(Items from a dataset)
BEGIN

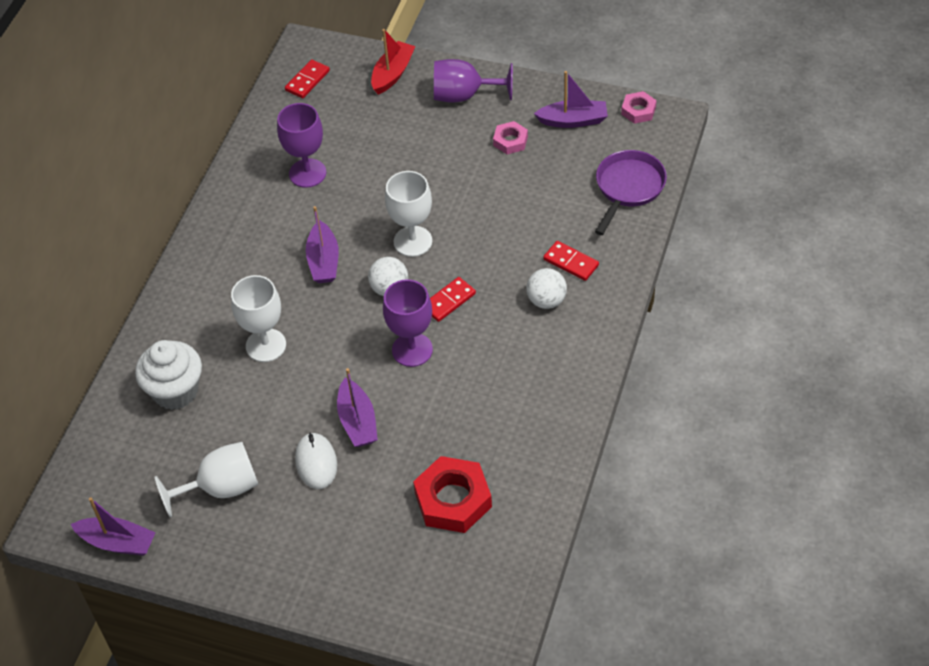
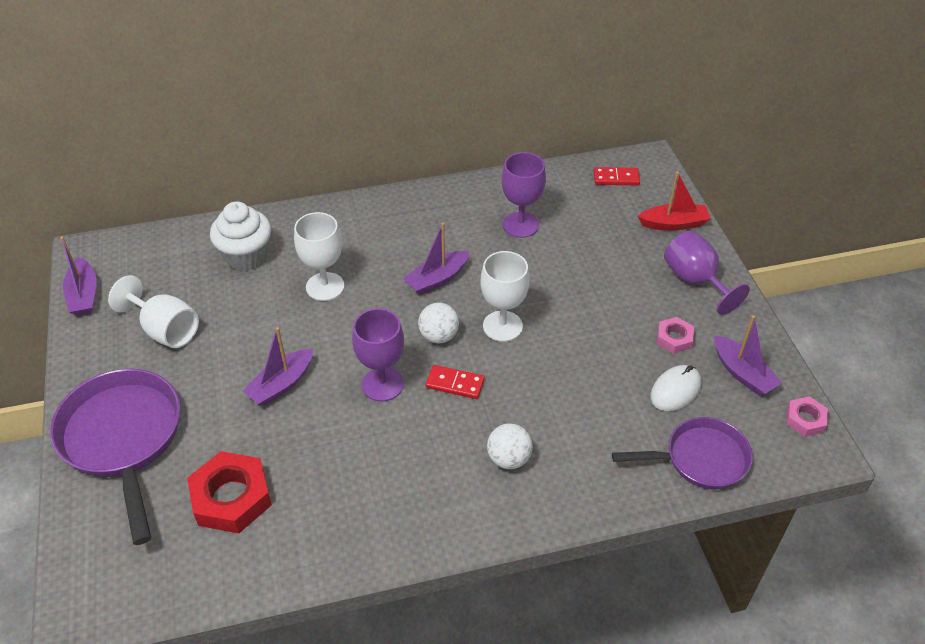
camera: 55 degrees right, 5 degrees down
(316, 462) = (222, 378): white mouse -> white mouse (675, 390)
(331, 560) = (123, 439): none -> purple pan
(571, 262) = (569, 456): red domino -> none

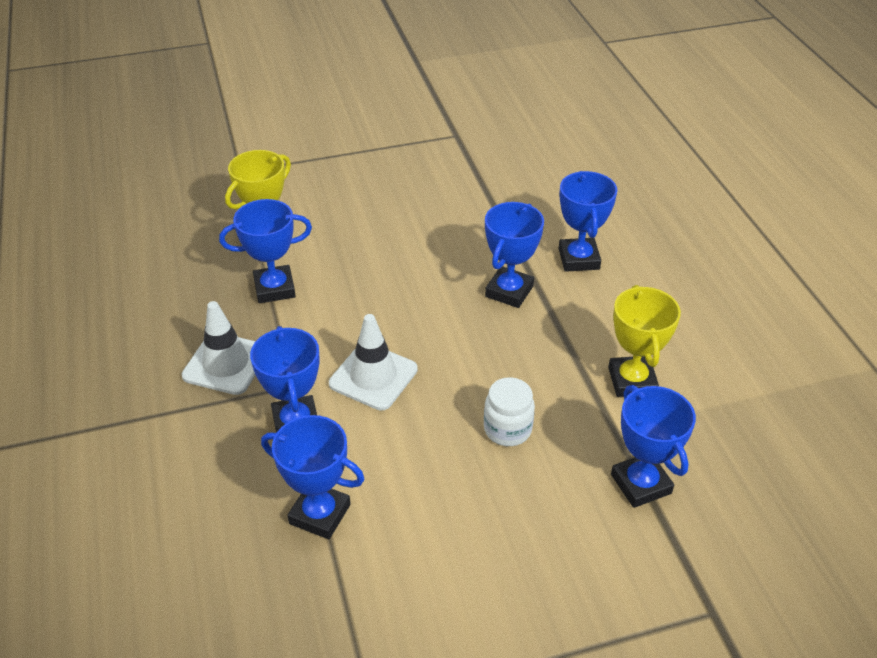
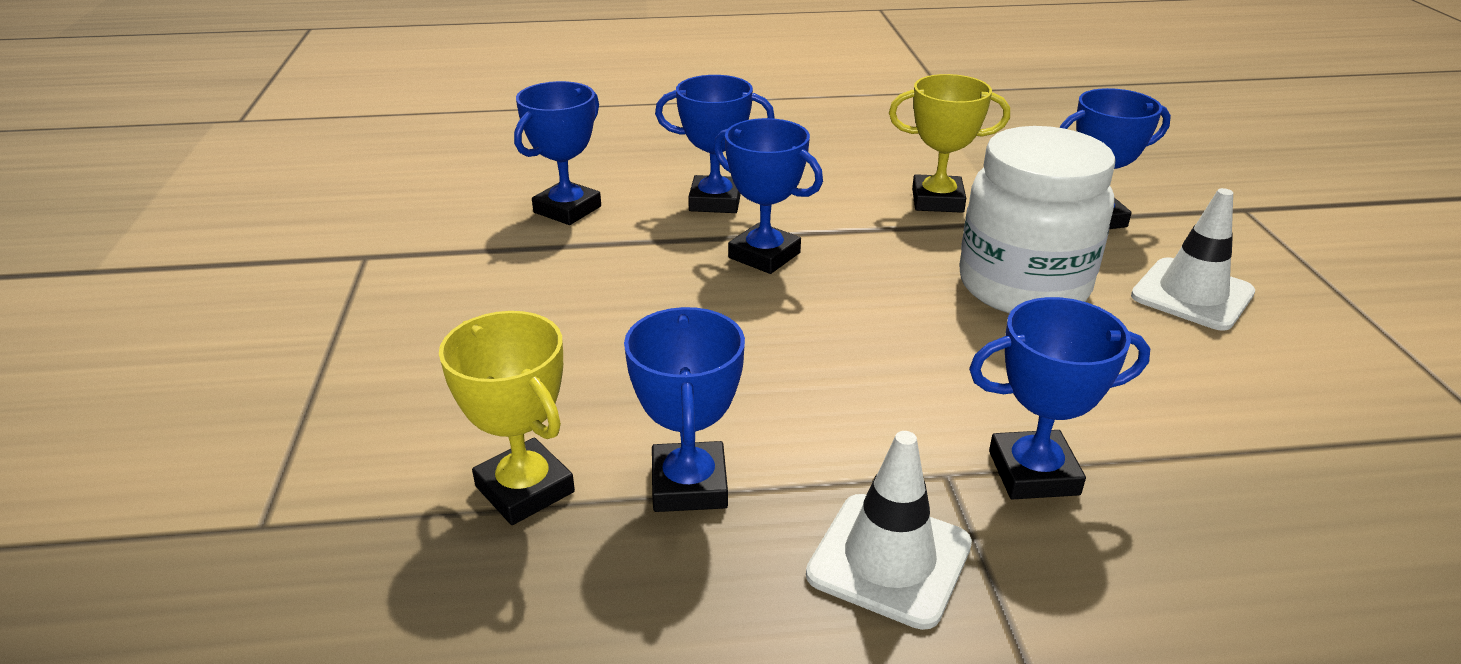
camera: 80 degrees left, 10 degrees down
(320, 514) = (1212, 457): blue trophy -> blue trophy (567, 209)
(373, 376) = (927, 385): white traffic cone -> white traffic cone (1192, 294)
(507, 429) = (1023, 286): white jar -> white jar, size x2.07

END

◆ Exercise directions ◆
One number is the full answer: how many lines of the records include the string "none".

◆ Answer to this task ◆
2